* **Task to carry out**
Repeat word for word the opening stretch of the entries, from the first line through the line containing "feutre/violet (3rd from".
********
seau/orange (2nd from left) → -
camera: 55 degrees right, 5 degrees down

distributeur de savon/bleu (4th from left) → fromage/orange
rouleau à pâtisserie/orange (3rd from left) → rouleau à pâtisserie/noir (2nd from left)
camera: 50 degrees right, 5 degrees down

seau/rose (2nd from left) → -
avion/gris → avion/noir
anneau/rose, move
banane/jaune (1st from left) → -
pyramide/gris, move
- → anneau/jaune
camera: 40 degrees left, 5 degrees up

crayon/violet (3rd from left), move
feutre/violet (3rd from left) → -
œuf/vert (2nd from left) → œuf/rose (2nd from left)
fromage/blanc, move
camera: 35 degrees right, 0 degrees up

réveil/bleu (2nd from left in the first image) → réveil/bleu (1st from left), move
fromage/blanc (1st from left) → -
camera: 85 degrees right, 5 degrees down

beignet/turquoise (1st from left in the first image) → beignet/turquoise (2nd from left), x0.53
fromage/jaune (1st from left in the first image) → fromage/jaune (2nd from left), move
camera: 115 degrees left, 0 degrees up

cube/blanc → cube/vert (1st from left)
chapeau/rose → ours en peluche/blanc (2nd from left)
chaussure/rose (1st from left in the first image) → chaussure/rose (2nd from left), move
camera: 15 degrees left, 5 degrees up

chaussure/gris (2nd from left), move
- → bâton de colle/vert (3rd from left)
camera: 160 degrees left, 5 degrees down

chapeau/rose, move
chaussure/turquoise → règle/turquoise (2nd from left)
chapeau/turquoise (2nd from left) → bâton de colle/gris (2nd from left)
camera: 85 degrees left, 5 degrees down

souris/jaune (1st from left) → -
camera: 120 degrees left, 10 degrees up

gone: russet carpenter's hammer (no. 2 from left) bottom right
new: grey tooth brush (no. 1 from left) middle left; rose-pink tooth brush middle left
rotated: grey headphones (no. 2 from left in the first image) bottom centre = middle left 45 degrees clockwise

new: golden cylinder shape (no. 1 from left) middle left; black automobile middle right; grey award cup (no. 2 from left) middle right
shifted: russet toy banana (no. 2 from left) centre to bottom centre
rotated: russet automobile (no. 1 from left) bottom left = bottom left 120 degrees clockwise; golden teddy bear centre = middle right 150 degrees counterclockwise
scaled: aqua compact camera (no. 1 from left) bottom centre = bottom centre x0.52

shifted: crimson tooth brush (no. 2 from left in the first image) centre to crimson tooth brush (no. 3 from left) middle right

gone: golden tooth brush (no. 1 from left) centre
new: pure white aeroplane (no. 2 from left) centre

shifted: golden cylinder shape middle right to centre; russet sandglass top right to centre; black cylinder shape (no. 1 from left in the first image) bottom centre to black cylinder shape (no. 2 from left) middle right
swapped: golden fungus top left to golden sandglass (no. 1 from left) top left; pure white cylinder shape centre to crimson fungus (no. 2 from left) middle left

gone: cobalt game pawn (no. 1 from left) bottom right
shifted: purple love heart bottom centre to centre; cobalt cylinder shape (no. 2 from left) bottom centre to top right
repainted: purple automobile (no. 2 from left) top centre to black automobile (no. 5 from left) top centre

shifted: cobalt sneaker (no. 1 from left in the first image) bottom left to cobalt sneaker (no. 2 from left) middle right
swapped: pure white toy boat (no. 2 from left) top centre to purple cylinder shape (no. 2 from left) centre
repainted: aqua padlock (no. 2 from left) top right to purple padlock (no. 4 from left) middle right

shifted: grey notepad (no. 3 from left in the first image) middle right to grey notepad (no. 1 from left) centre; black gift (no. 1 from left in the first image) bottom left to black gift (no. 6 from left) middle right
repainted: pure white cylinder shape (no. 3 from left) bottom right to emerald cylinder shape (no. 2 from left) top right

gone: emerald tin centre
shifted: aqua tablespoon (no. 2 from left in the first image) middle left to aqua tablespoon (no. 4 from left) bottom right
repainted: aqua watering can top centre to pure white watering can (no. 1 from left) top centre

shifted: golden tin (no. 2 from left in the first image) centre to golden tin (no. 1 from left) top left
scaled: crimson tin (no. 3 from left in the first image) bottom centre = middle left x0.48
********
* **Task answer**
seau/orange (2nd from left) → -
camera: 55 degrees right, 5 degrees down

distributeur de savon/bleu (4th from left) → fromage/orange
rouleau à pâtisserie/orange (3rd from left) → rouleau à pâtisserie/noir (2nd from left)
camera: 50 degrees right, 5 degrees down

seau/rose (2nd from left) → -
avion/gris → avion/noir
anneau/rose, move
banane/jaune (1st from left) → -
pyramide/gris, move
- → anneau/jaune
camera: 40 degrees left, 5 degrees up

crayon/violet (3rd from left), move
feutre/violet (3rd from left) → -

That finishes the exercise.